» What you will do: An exact copy of all the data is needed, with every picture left out.

» Information supplied:
Content starts

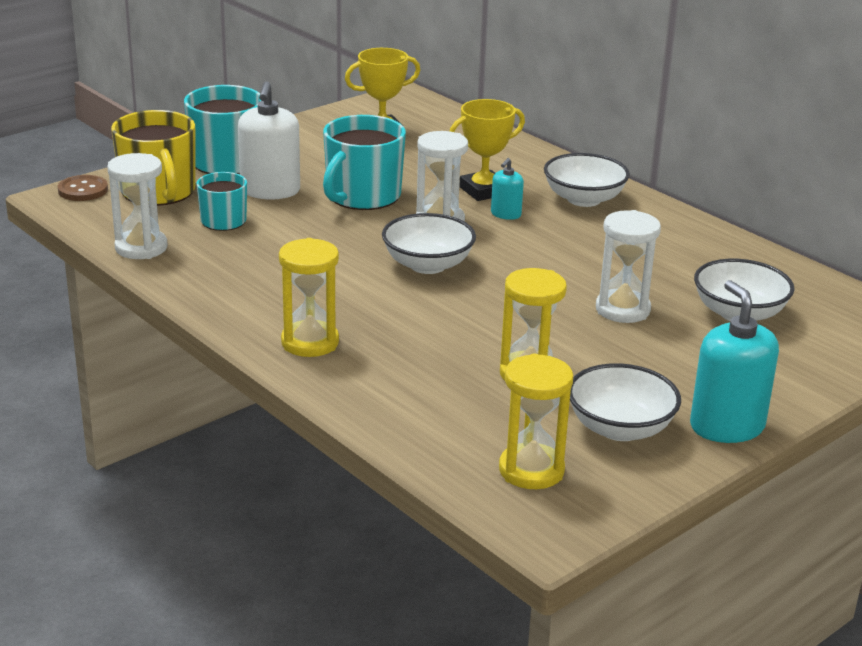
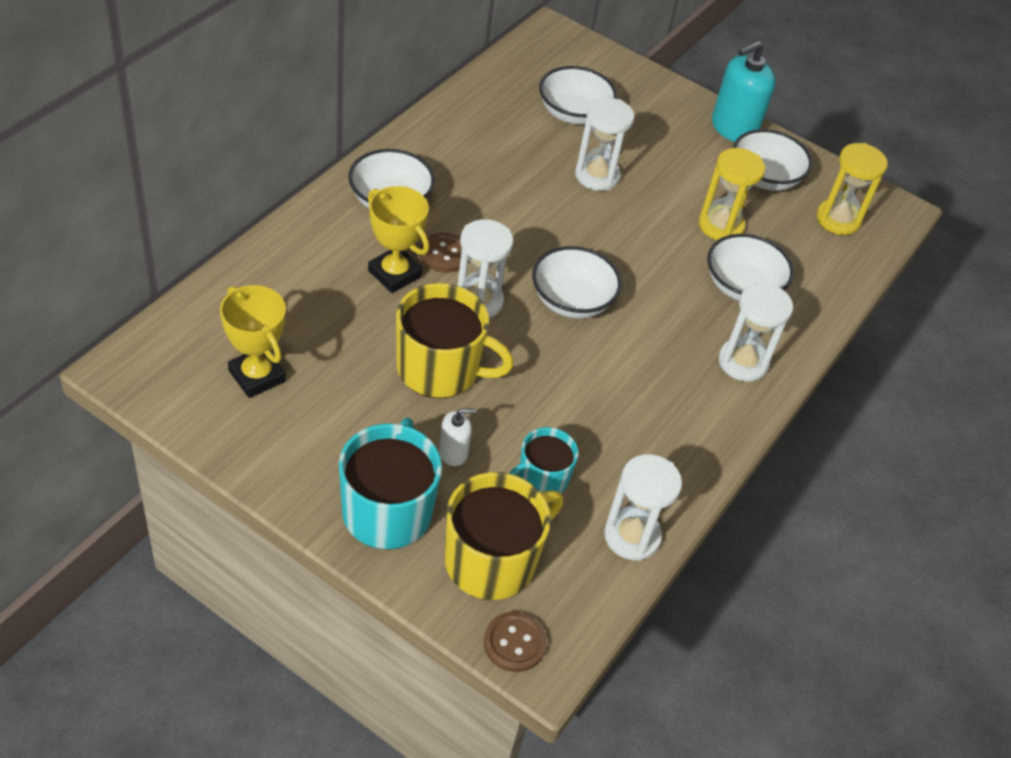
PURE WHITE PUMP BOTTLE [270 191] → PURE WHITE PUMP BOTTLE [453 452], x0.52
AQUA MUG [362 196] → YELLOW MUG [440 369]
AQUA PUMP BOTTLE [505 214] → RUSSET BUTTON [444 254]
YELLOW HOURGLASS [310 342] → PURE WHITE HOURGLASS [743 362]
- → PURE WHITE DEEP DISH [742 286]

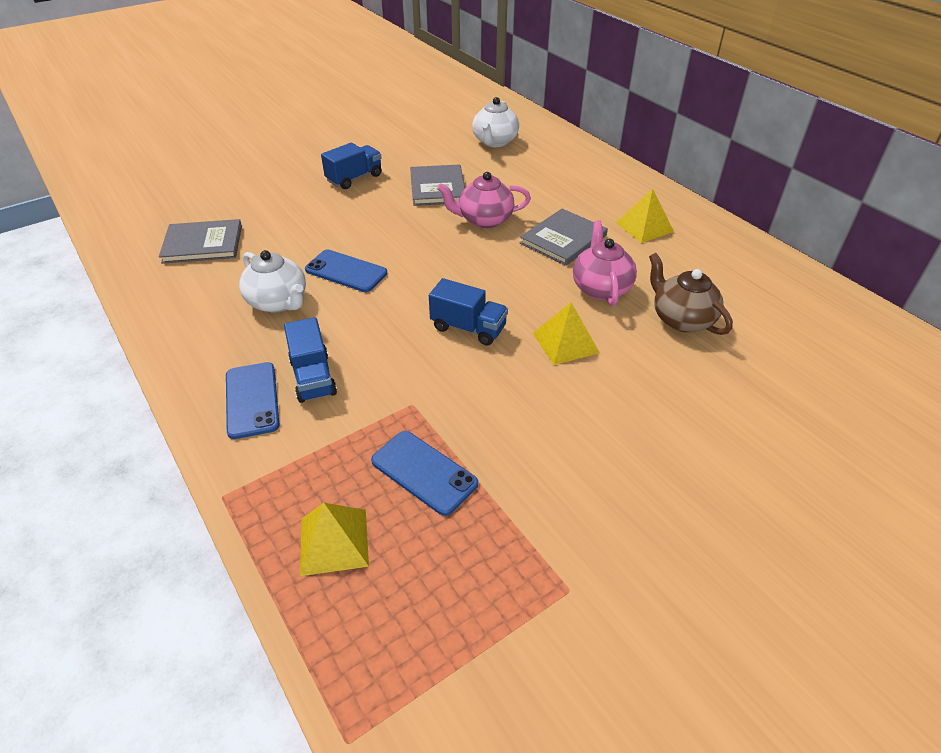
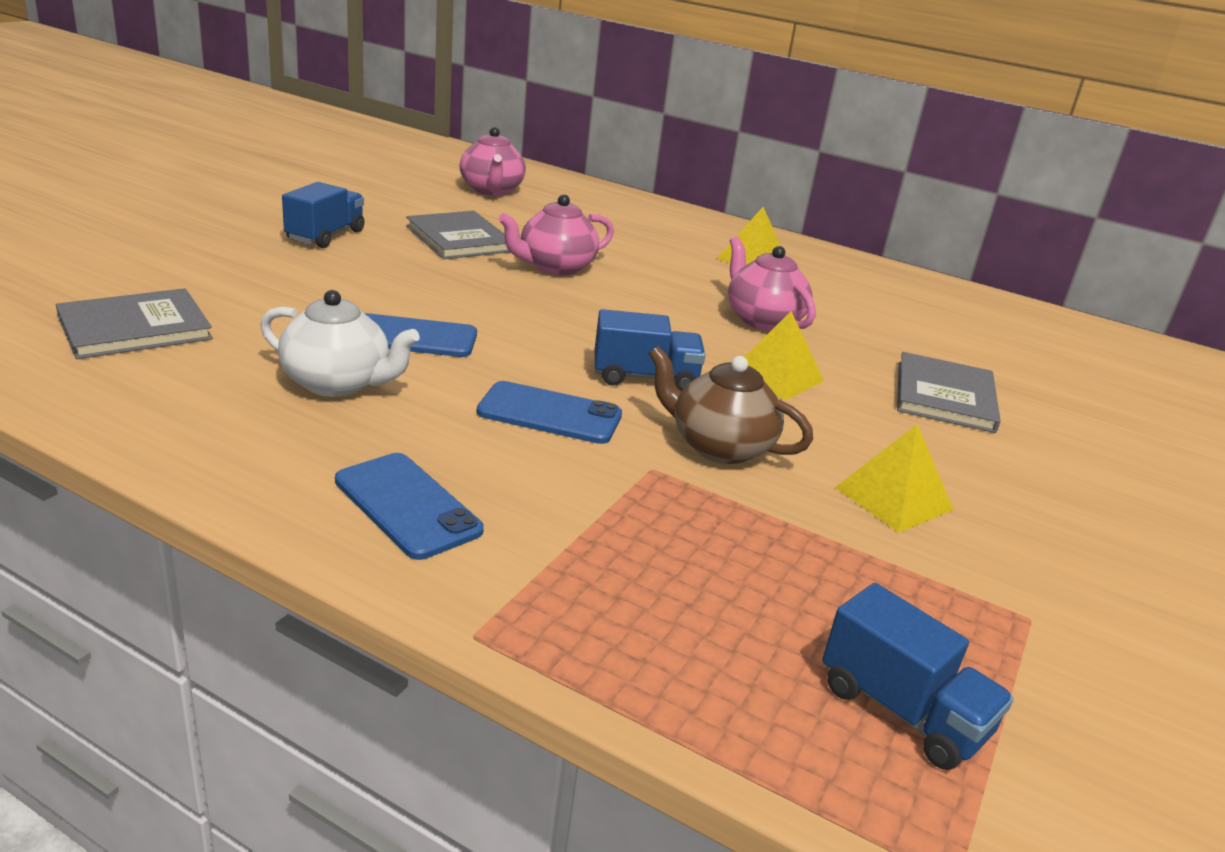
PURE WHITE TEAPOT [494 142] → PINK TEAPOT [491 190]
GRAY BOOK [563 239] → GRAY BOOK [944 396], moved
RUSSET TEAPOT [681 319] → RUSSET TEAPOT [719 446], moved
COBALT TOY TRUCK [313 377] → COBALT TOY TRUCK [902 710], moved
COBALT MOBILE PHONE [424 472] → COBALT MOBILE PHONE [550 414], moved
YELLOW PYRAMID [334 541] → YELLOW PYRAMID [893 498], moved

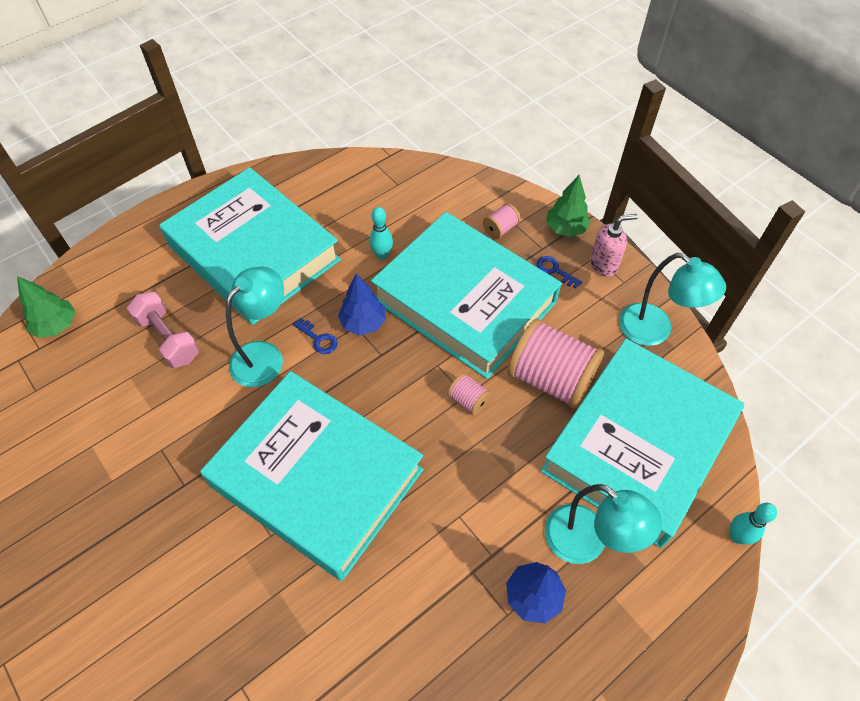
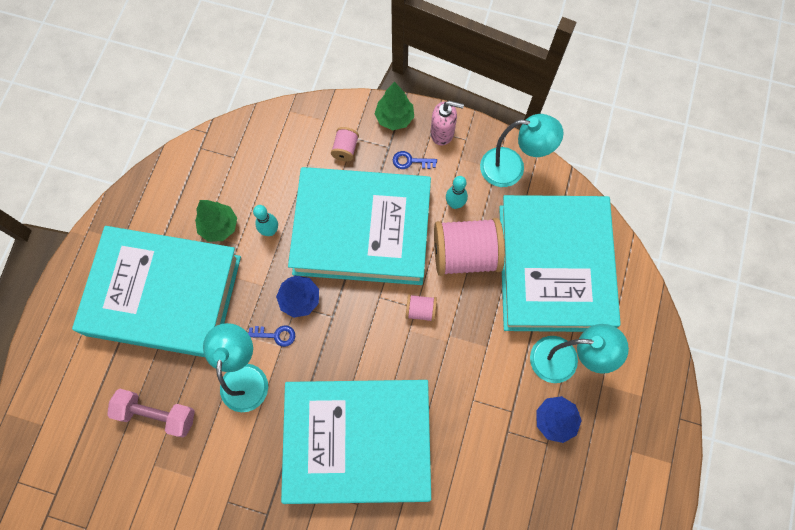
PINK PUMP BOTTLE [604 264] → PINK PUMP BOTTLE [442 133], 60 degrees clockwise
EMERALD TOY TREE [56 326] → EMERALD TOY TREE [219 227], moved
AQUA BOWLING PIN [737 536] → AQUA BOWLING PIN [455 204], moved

Content ends

» Response for this exercise:
PURE WHITE PUMP BOTTLE [270 191] → PURE WHITE PUMP BOTTLE [453 452], x0.52
AQUA MUG [362 196] → YELLOW MUG [440 369]
AQUA PUMP BOTTLE [505 214] → RUSSET BUTTON [444 254]
YELLOW HOURGLASS [310 342] → PURE WHITE HOURGLASS [743 362]
- → PURE WHITE DEEP DISH [742 286]

PURE WHITE TEAPOT [494 142] → PINK TEAPOT [491 190]
GRAY BOOK [563 239] → GRAY BOOK [944 396], moved
RUSSET TEAPOT [681 319] → RUSSET TEAPOT [719 446], moved
COBALT TOY TRUCK [313 377] → COBALT TOY TRUCK [902 710], moved
COBALT MOBILE PHONE [424 472] → COBALT MOBILE PHONE [550 414], moved
YELLOW PYRAMID [334 541] → YELLOW PYRAMID [893 498], moved

PINK PUMP BOTTLE [604 264] → PINK PUMP BOTTLE [442 133], 60 degrees clockwise
EMERALD TOY TREE [56 326] → EMERALD TOY TREE [219 227], moved
AQUA BOWLING PIN [737 536] → AQUA BOWLING PIN [455 204], moved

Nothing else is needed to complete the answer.